--- EXERCISE ---
Take nothing but the lines from the one with "IC32: NOR CD4001" through the one with "J2 pin 1: VA -> GND" in the entries below, both ends kept, and return them exactly with pictures left out.

--- GIVEN ENTRIES ---
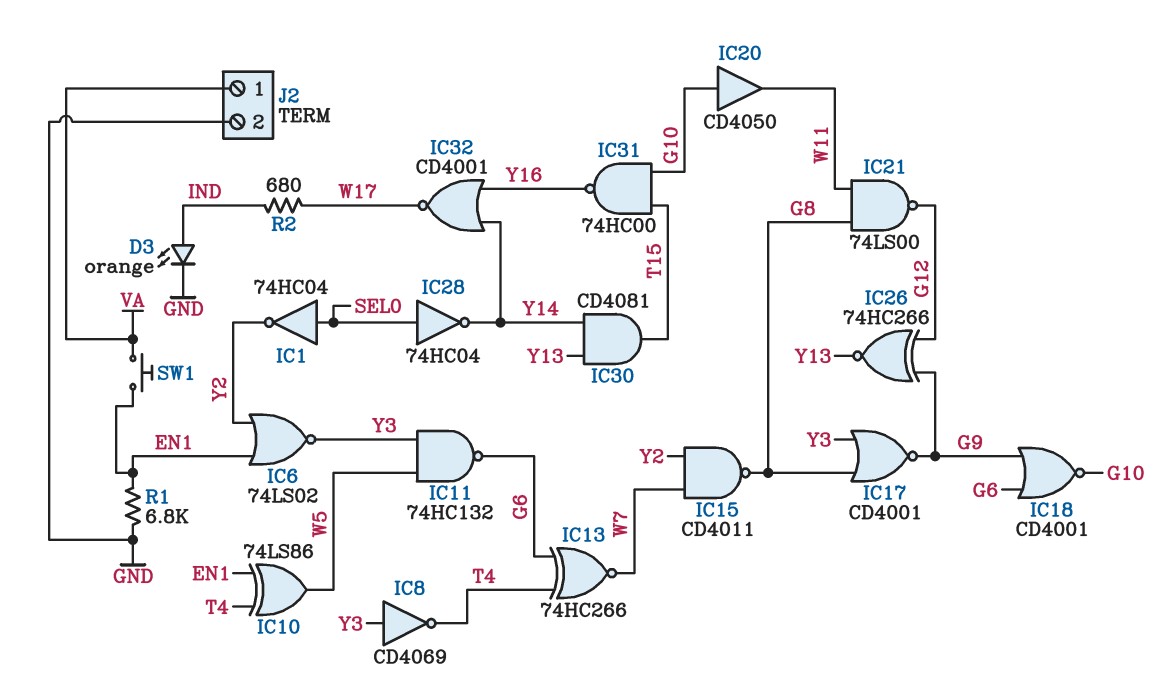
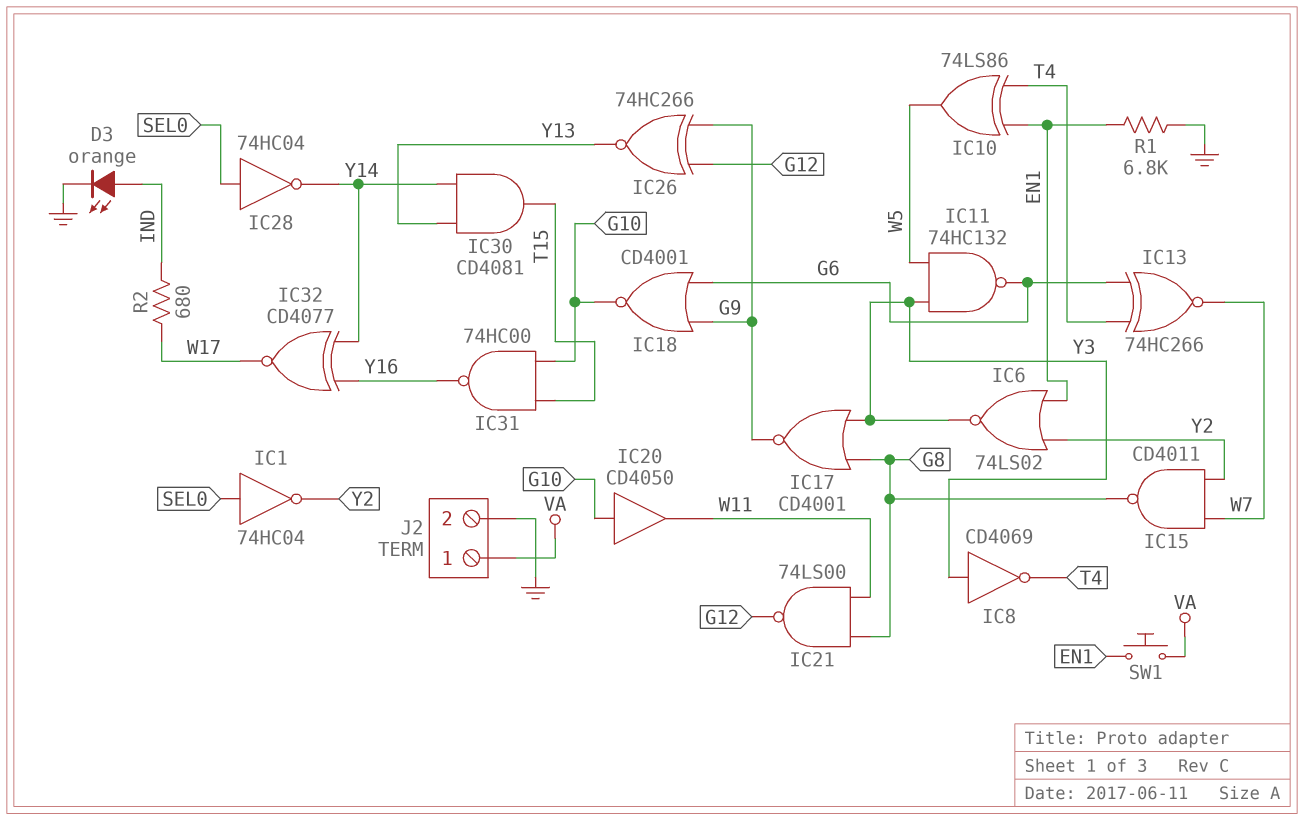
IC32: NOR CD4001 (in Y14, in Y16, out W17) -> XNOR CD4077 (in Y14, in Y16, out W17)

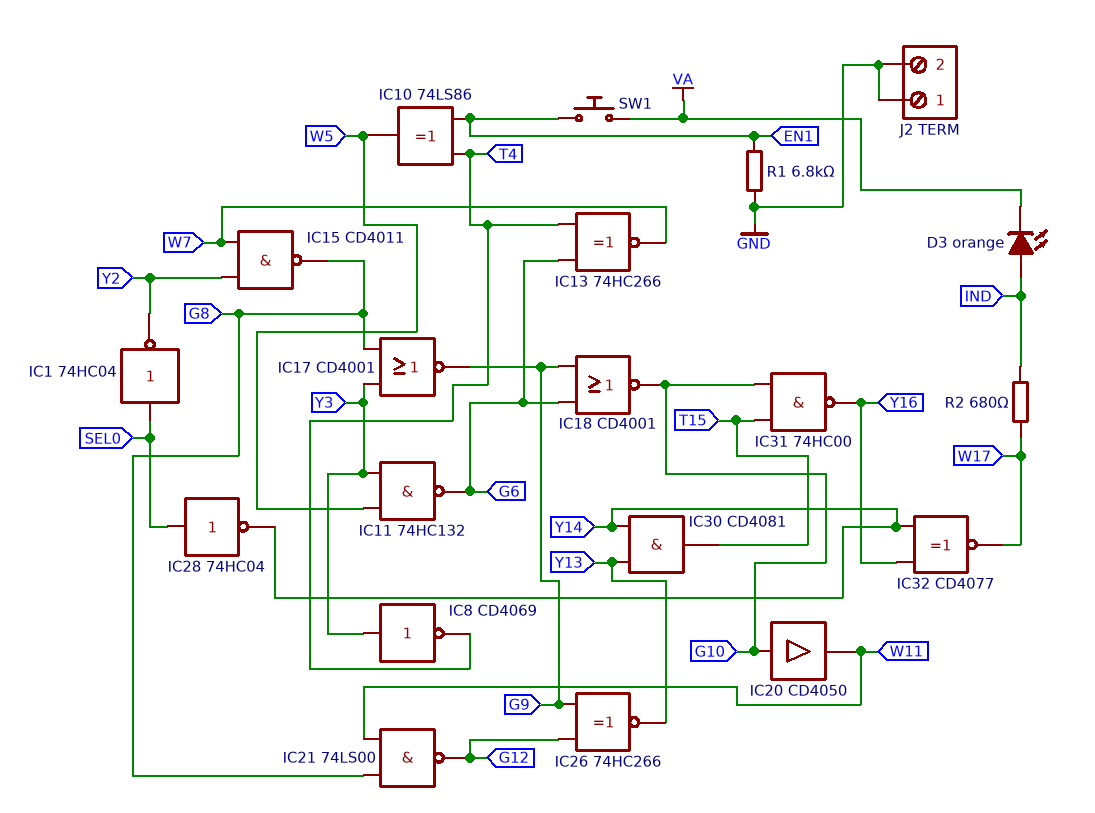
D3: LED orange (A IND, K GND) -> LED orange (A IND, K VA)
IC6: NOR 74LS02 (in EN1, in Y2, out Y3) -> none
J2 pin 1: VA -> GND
---
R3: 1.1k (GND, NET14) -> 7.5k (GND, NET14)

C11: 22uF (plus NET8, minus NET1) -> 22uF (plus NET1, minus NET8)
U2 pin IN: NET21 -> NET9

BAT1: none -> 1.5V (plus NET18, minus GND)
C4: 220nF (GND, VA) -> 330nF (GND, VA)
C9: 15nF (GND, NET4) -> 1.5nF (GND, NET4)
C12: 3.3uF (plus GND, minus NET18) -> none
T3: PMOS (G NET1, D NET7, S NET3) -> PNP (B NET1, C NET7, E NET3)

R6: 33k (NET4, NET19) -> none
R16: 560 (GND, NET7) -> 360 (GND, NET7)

--- OUTPUT FOR THIS EXERCISE ---
IC32: NOR CD4001 (in Y14, in Y16, out W17) -> XNOR CD4077 (in Y14, in Y16, out W17)

D3: LED orange (A IND, K GND) -> LED orange (A IND, K VA)
IC6: NOR 74LS02 (in EN1, in Y2, out Y3) -> none
J2 pin 1: VA -> GND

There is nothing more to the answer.